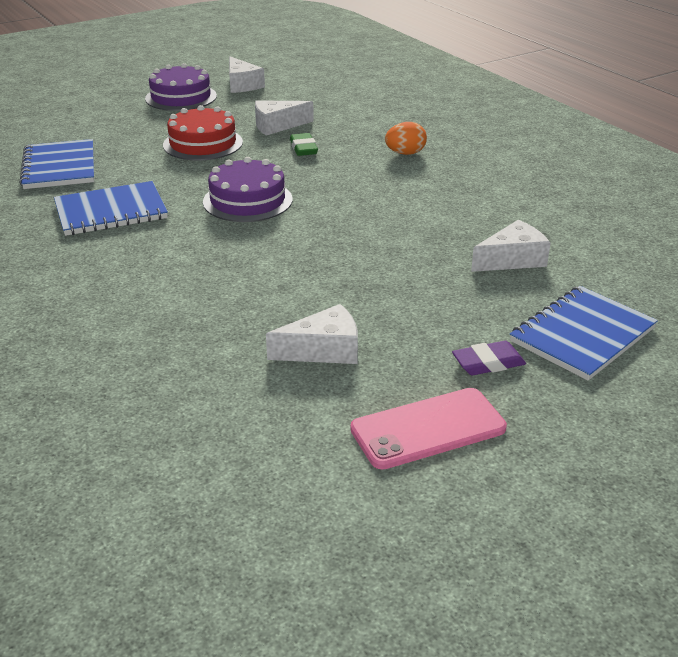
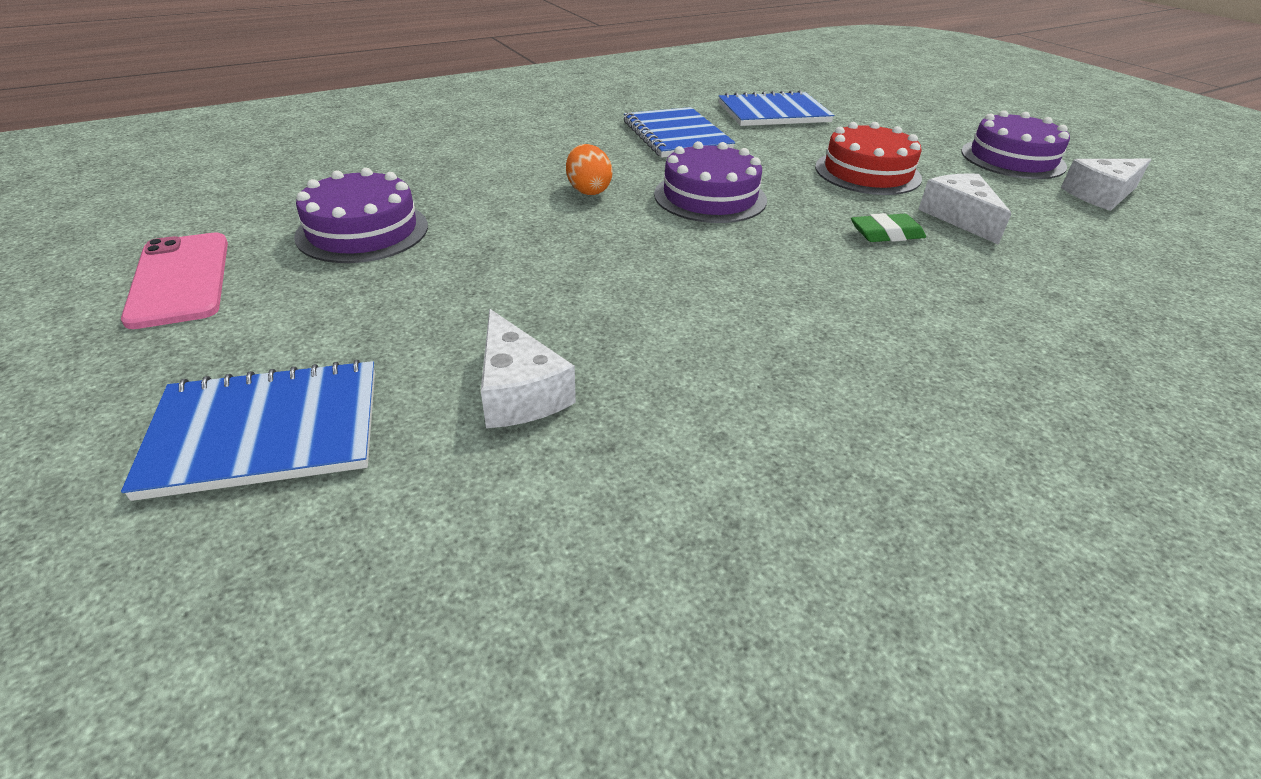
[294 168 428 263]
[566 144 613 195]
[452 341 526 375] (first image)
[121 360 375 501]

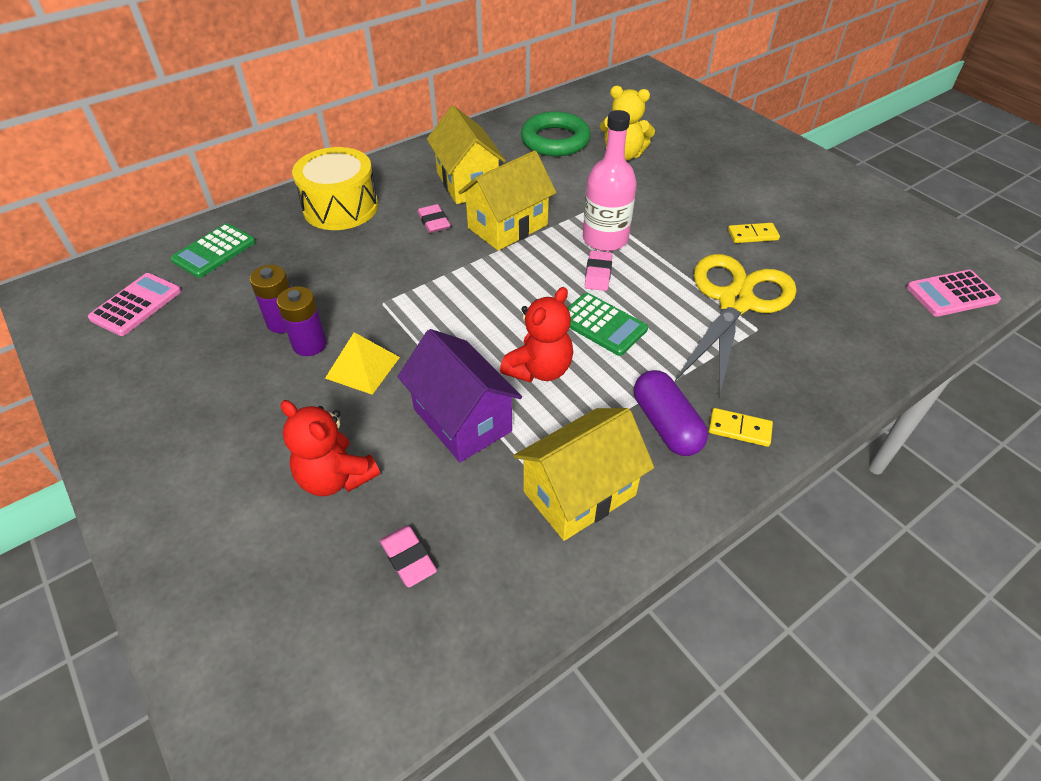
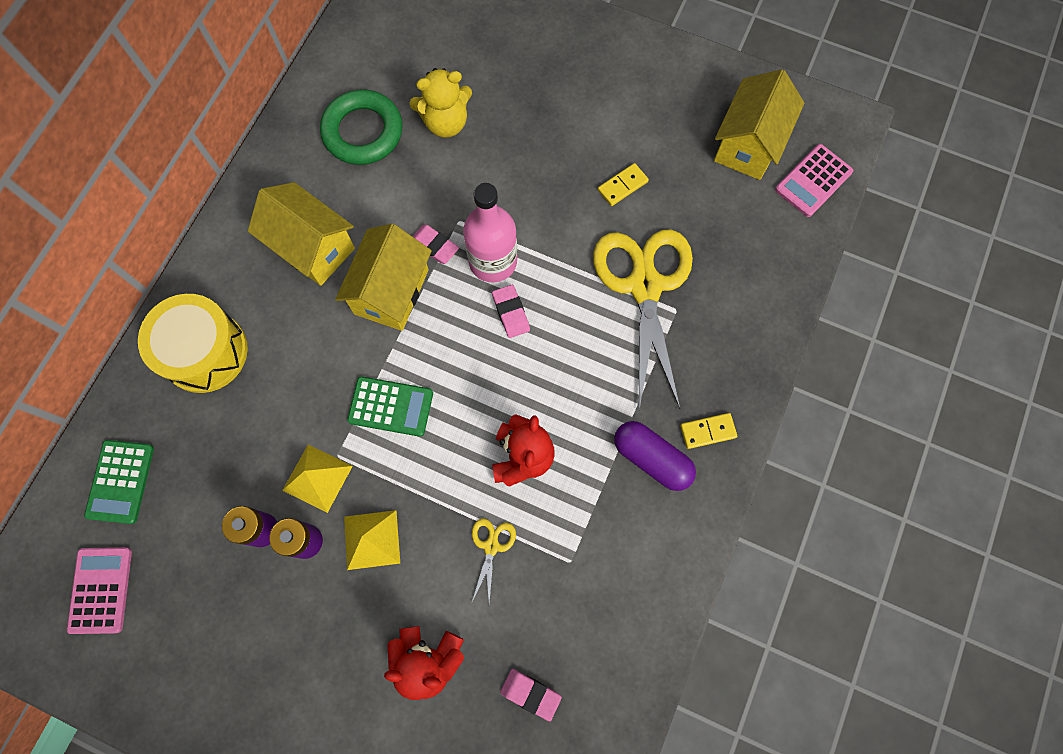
[472 518 516 604]
[412 225 459 264]
[714 69 805 180]
[347 376 433 437]
[282 445 353 513]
--------------------------------------------------
▶ _What to produce_
Retype all of the data above word for word, excluding the pictures.

▶ _Written answer_
[294 168 428 263]
[566 144 613 195]
[452 341 526 375] (first image)
[121 360 375 501]

[472 518 516 604]
[412 225 459 264]
[714 69 805 180]
[347 376 433 437]
[282 445 353 513]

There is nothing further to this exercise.